-- begin --
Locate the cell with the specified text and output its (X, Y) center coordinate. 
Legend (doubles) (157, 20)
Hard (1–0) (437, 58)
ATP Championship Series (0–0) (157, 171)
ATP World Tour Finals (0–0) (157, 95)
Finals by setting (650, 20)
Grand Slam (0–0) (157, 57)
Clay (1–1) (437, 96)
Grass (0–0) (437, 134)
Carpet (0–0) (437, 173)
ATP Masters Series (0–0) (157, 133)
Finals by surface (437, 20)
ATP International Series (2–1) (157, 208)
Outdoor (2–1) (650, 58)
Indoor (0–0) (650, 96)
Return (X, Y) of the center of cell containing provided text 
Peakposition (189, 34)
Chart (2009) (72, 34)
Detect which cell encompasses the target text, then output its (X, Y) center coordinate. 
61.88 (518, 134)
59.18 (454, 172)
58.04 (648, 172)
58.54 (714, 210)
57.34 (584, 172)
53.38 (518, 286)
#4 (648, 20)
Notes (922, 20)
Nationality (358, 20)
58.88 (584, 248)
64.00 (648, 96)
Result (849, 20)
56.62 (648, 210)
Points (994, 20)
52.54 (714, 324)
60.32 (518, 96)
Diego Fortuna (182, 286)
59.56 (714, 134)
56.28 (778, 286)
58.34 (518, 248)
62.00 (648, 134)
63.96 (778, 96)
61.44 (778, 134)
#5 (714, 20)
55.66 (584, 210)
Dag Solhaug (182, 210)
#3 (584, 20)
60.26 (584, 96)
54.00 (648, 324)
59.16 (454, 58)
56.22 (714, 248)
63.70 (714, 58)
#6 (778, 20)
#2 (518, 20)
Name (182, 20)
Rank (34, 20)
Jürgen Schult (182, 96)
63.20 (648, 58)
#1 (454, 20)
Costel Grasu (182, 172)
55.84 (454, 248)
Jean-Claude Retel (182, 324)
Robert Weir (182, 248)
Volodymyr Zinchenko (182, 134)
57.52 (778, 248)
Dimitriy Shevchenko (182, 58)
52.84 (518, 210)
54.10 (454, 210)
-- end --
__Written exercise__
Rename "Series" to "Events" throughout the stretch from the start of the items through the line containing "58.88 (584, 248)", and give those lines again with nothing else changed.

__Task response__
Locate the cell with the specified text and output its (X, Y) center coordinate. 
Legend (doubles) (157, 20)
Hard (1–0) (437, 58)
ATP Championship Events (0–0) (157, 171)
ATP World Tour Finals (0–0) (157, 95)
Finals by setting (650, 20)
Grand Slam (0–0) (157, 57)
Clay (1–1) (437, 96)
Grass (0–0) (437, 134)
Carpet (0–0) (437, 173)
ATP Masters Events (0–0) (157, 133)
Finals by surface (437, 20)
ATP International Events (2–1) (157, 208)
Outdoor (2–1) (650, 58)
Indoor (0–0) (650, 96)
Return (X, Y) of the center of cell containing provided text 
Peakposition (189, 34)
Chart (2009) (72, 34)
Detect which cell encompasses the target text, then output its (X, Y) center coordinate. 
61.88 (518, 134)
59.18 (454, 172)
58.04 (648, 172)
58.54 (714, 210)
57.34 (584, 172)
53.38 (518, 286)
#4 (648, 20)
Notes (922, 20)
Nationality (358, 20)
58.88 (584, 248)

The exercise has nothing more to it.